• _Required work_:
From the entries that follow, reproduce exactly and only the lines from the line with "green banana: 1 -> 2" to the line with "orange screwdriver: 4 -> 3", endpoints included.

• _Data extracted from a collection_:
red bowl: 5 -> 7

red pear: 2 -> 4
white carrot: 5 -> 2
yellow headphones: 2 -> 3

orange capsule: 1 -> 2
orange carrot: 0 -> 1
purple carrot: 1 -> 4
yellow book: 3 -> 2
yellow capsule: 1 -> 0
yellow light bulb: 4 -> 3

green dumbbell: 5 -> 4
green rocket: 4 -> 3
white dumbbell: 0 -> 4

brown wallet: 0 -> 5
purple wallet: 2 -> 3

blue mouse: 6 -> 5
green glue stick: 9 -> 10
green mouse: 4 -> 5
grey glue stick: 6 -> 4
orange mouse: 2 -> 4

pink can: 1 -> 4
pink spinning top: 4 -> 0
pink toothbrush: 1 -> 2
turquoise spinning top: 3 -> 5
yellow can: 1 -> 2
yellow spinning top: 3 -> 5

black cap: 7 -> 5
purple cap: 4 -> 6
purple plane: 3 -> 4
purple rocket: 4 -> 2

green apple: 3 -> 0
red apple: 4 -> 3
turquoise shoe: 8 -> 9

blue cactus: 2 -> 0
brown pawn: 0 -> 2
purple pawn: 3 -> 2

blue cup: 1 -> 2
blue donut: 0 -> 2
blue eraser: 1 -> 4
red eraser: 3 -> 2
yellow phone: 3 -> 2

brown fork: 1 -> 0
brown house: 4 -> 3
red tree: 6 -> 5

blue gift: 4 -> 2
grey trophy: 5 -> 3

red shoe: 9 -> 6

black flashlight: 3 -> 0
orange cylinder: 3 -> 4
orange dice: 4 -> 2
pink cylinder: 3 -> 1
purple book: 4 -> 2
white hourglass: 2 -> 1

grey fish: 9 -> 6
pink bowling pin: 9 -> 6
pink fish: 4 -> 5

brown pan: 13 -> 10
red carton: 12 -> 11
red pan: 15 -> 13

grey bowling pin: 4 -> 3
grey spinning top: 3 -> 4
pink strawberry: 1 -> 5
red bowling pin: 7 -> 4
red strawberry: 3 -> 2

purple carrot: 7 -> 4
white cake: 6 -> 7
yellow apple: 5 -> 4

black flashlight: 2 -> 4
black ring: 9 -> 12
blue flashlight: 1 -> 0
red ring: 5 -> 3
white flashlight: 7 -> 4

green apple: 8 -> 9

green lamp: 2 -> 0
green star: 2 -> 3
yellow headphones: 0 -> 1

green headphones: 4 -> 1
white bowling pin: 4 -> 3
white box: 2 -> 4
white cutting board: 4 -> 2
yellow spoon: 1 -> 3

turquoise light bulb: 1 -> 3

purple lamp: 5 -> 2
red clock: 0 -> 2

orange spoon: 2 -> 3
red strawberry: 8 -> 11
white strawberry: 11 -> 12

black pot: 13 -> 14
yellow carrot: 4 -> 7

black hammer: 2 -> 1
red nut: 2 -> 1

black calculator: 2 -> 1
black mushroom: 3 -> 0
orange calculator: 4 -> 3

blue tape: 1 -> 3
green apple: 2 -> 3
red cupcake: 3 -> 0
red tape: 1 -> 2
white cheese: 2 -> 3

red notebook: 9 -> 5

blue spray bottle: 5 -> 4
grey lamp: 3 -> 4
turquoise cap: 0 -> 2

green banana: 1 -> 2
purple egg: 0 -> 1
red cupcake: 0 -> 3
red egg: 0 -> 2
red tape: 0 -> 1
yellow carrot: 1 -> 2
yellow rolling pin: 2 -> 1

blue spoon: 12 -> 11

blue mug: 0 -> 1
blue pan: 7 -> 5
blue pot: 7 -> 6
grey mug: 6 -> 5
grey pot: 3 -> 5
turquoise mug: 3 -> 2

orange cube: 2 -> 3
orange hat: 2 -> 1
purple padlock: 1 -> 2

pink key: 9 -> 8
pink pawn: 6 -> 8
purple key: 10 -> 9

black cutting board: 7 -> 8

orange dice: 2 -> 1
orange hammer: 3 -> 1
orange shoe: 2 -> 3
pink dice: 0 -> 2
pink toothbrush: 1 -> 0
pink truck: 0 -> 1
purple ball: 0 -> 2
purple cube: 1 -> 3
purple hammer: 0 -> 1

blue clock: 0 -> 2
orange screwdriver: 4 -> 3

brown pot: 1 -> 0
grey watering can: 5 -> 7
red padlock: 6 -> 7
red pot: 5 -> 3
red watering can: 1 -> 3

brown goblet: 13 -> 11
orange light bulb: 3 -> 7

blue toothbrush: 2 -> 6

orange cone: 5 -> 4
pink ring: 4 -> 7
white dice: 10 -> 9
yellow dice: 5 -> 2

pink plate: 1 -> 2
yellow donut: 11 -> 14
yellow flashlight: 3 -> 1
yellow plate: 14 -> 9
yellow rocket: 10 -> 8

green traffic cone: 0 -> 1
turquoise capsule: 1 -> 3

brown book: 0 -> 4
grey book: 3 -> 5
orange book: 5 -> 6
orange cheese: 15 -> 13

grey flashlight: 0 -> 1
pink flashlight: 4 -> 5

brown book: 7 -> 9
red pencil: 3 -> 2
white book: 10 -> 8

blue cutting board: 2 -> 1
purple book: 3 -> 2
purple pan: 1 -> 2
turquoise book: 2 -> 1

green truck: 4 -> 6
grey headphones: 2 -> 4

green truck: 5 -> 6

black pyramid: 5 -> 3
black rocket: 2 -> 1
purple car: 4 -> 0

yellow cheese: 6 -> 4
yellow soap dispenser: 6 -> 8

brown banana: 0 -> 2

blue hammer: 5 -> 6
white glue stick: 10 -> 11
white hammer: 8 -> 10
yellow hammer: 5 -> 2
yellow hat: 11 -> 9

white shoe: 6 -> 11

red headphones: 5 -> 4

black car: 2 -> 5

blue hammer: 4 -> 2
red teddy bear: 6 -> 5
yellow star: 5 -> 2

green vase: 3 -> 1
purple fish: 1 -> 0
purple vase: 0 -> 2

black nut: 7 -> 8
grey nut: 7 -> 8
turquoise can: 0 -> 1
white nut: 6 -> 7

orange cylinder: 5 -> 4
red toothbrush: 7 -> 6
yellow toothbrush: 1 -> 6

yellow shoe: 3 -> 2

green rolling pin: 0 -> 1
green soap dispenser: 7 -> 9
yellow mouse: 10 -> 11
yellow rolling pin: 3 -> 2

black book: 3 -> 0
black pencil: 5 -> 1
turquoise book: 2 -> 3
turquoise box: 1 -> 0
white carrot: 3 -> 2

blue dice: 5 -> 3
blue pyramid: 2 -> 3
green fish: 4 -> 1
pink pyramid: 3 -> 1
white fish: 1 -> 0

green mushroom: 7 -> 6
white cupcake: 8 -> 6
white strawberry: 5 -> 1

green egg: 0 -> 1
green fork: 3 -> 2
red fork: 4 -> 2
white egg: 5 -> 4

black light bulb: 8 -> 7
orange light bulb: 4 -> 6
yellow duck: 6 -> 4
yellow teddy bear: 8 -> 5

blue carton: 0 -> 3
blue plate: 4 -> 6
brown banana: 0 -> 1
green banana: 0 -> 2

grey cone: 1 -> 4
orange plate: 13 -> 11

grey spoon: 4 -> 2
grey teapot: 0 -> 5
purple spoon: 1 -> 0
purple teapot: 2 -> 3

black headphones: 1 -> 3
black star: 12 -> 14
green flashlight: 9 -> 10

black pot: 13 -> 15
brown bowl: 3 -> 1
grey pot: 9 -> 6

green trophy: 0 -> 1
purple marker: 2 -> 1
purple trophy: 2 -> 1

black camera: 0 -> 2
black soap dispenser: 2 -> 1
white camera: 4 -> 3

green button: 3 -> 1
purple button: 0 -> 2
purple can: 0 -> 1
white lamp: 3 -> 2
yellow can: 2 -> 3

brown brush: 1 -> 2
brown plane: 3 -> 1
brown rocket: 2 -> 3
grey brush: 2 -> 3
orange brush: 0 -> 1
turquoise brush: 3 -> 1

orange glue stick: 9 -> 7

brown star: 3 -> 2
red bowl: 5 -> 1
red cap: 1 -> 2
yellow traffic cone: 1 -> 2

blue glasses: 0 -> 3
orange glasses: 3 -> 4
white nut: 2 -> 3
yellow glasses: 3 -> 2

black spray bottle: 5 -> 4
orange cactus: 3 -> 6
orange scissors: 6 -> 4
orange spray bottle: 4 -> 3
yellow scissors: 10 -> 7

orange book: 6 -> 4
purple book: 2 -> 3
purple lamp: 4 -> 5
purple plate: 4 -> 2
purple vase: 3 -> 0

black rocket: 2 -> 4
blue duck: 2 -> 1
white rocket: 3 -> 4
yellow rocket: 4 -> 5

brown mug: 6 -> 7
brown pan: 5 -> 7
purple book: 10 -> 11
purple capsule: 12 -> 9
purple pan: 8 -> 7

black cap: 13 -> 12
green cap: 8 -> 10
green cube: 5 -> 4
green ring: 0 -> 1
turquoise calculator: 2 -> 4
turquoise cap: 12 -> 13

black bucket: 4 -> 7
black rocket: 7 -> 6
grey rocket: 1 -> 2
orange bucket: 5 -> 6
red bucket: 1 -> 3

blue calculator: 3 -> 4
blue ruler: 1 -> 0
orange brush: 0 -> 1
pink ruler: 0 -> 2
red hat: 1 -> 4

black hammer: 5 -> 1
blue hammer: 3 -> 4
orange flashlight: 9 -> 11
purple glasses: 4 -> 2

• _Answer to the exercise_:
green banana: 1 -> 2
purple egg: 0 -> 1
red cupcake: 0 -> 3
red egg: 0 -> 2
red tape: 0 -> 1
yellow carrot: 1 -> 2
yellow rolling pin: 2 -> 1

blue spoon: 12 -> 11

blue mug: 0 -> 1
blue pan: 7 -> 5
blue pot: 7 -> 6
grey mug: 6 -> 5
grey pot: 3 -> 5
turquoise mug: 3 -> 2

orange cube: 2 -> 3
orange hat: 2 -> 1
purple padlock: 1 -> 2

pink key: 9 -> 8
pink pawn: 6 -> 8
purple key: 10 -> 9

black cutting board: 7 -> 8

orange dice: 2 -> 1
orange hammer: 3 -> 1
orange shoe: 2 -> 3
pink dice: 0 -> 2
pink toothbrush: 1 -> 0
pink truck: 0 -> 1
purple ball: 0 -> 2
purple cube: 1 -> 3
purple hammer: 0 -> 1

blue clock: 0 -> 2
orange screwdriver: 4 -> 3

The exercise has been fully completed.